**What the exercise asks**
Set down every record below exactly as written, but leave out the pictures.

**Extracted records**
■ ■ ■ ■ ■
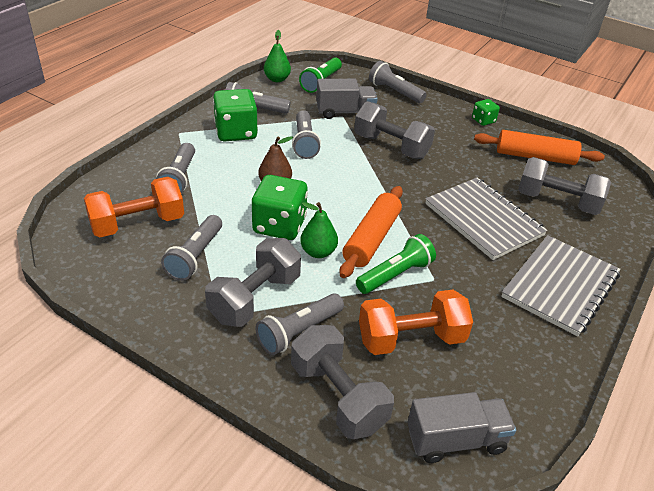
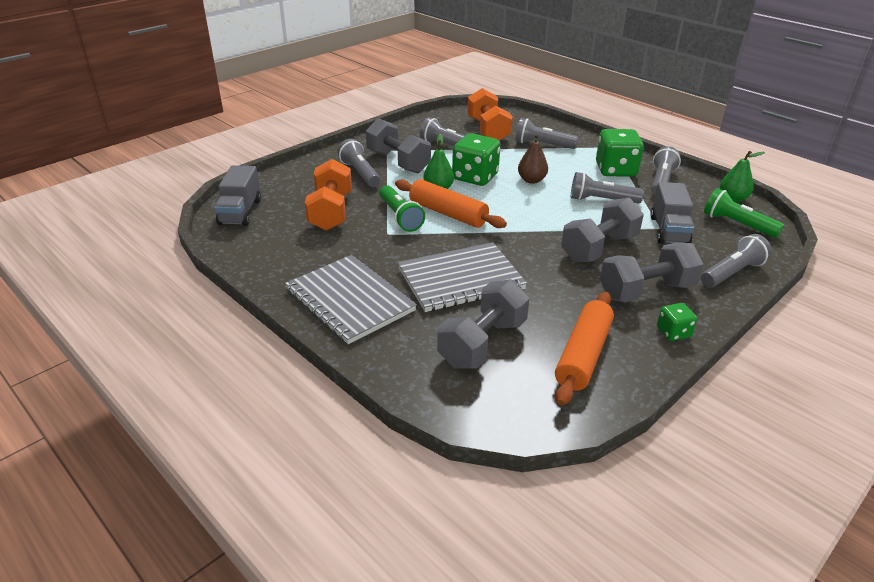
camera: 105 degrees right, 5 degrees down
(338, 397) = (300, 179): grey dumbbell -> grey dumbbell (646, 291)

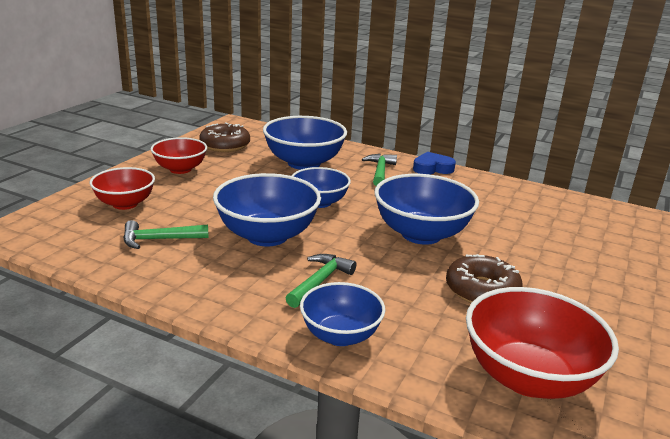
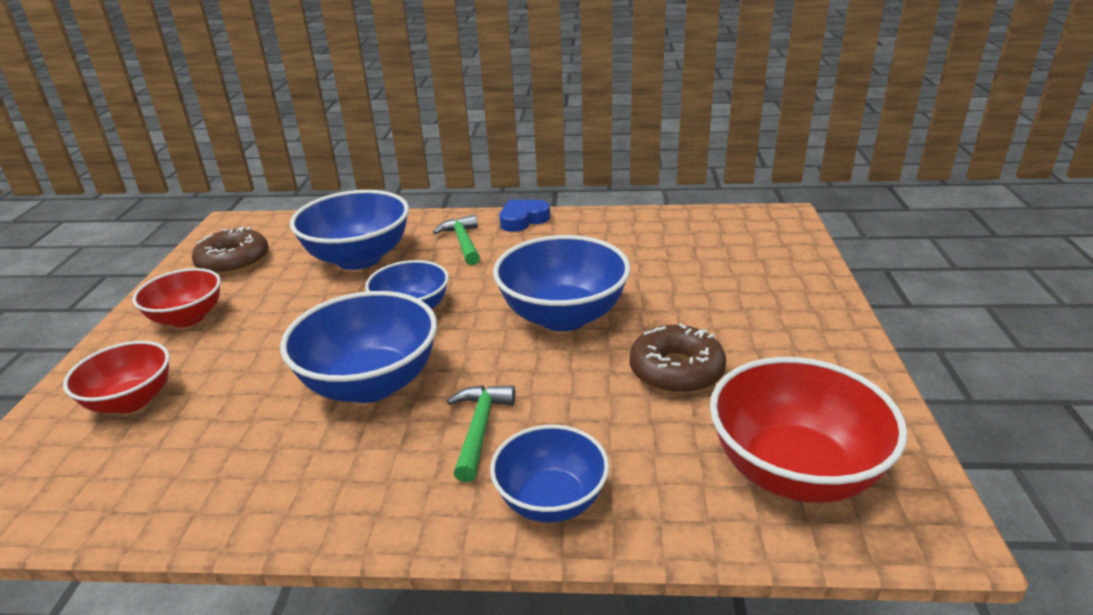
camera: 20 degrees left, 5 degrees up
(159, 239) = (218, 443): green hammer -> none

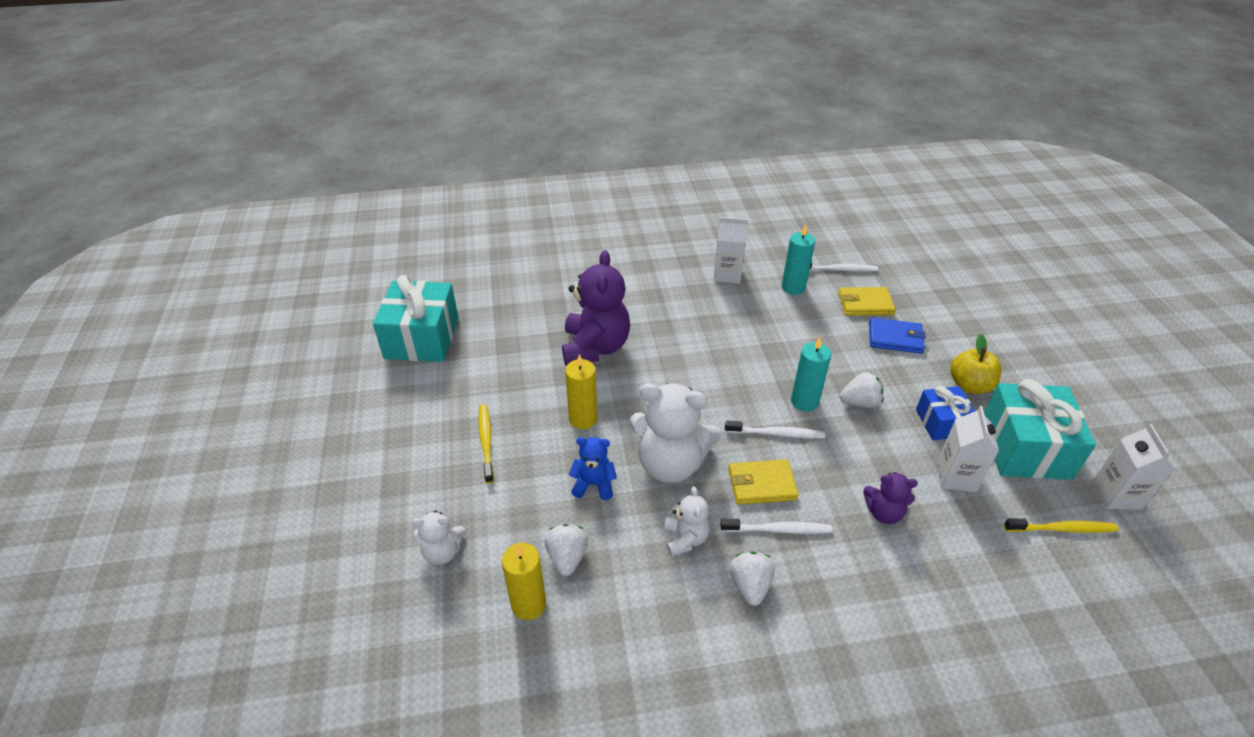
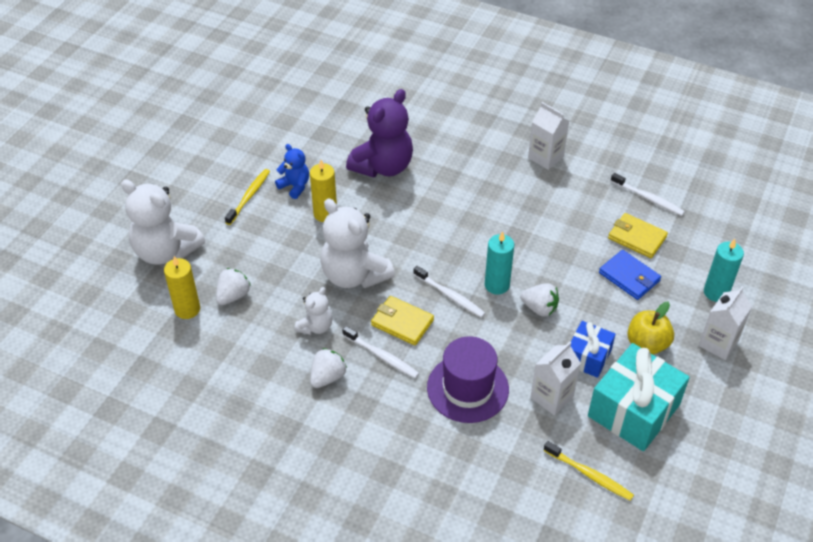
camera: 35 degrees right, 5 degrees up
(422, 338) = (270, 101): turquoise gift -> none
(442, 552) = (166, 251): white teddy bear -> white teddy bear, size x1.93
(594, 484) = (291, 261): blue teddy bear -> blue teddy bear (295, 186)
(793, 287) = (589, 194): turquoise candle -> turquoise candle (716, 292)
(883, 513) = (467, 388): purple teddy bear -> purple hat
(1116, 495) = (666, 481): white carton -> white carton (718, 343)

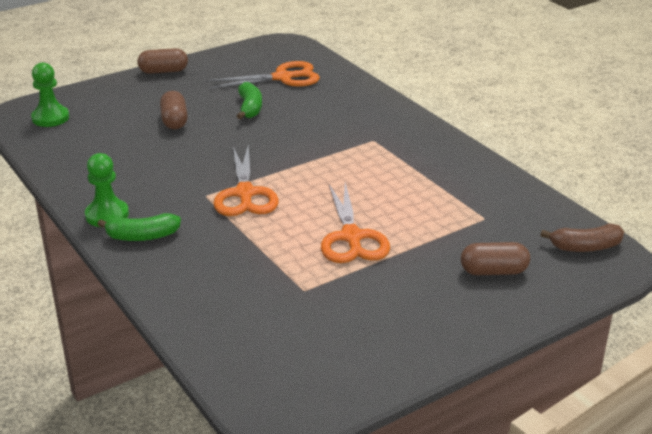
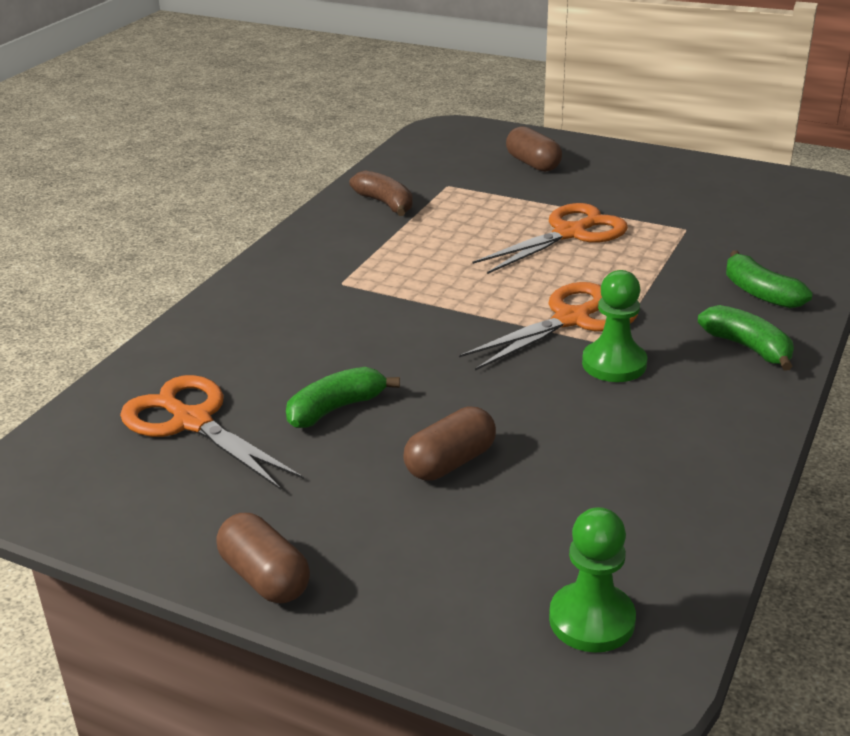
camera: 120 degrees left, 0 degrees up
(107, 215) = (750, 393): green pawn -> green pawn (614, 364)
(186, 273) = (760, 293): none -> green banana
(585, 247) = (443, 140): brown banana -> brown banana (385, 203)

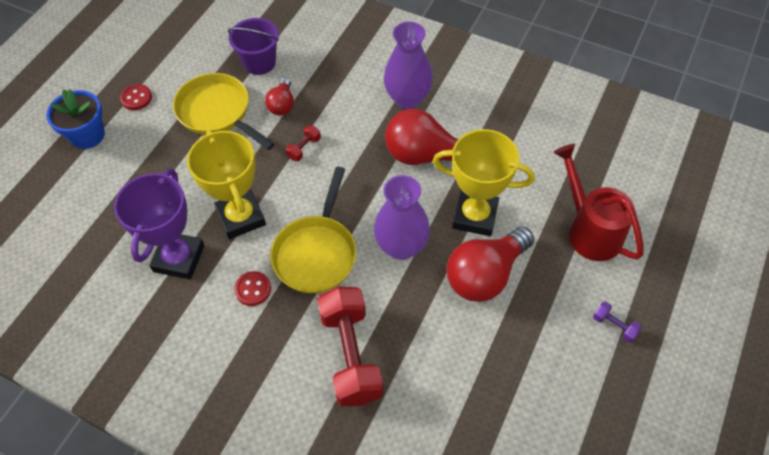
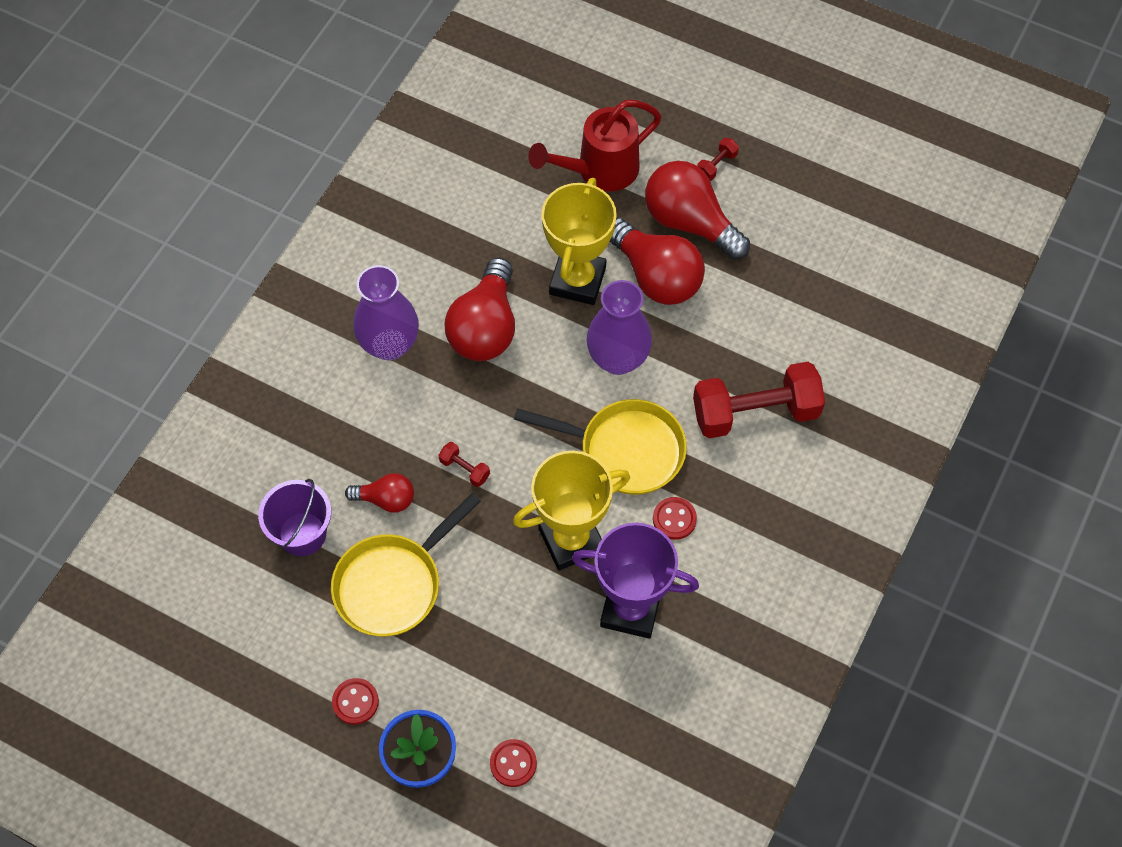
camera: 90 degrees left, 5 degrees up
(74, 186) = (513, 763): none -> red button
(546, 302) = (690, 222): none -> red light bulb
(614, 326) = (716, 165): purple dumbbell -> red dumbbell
■ ■ ■ ■ ■
**Written solution**
camera: 105 degrees right, 5 degrees down
(338, 397) = (300, 179): grey dumbbell -> grey dumbbell (646, 291)

camera: 20 degrees left, 5 degrees up
(159, 239) = (218, 443): green hammer -> none

camera: 35 degrees right, 5 degrees up
(422, 338) = (270, 101): turquoise gift -> none
(442, 552) = (166, 251): white teddy bear -> white teddy bear, size x1.93
(594, 484) = (291, 261): blue teddy bear -> blue teddy bear (295, 186)
(793, 287) = (589, 194): turquoise candle -> turquoise candle (716, 292)
(883, 513) = (467, 388): purple teddy bear -> purple hat
(1116, 495) = (666, 481): white carton -> white carton (718, 343)

camera: 120 degrees left, 0 degrees up
(107, 215) = (750, 393): green pawn -> green pawn (614, 364)
(186, 273) = (760, 293): none -> green banana
(585, 247) = (443, 140): brown banana -> brown banana (385, 203)

camera: 90 degrees left, 5 degrees up
(74, 186) = (513, 763): none -> red button
(546, 302) = (690, 222): none -> red light bulb
(614, 326) = (716, 165): purple dumbbell -> red dumbbell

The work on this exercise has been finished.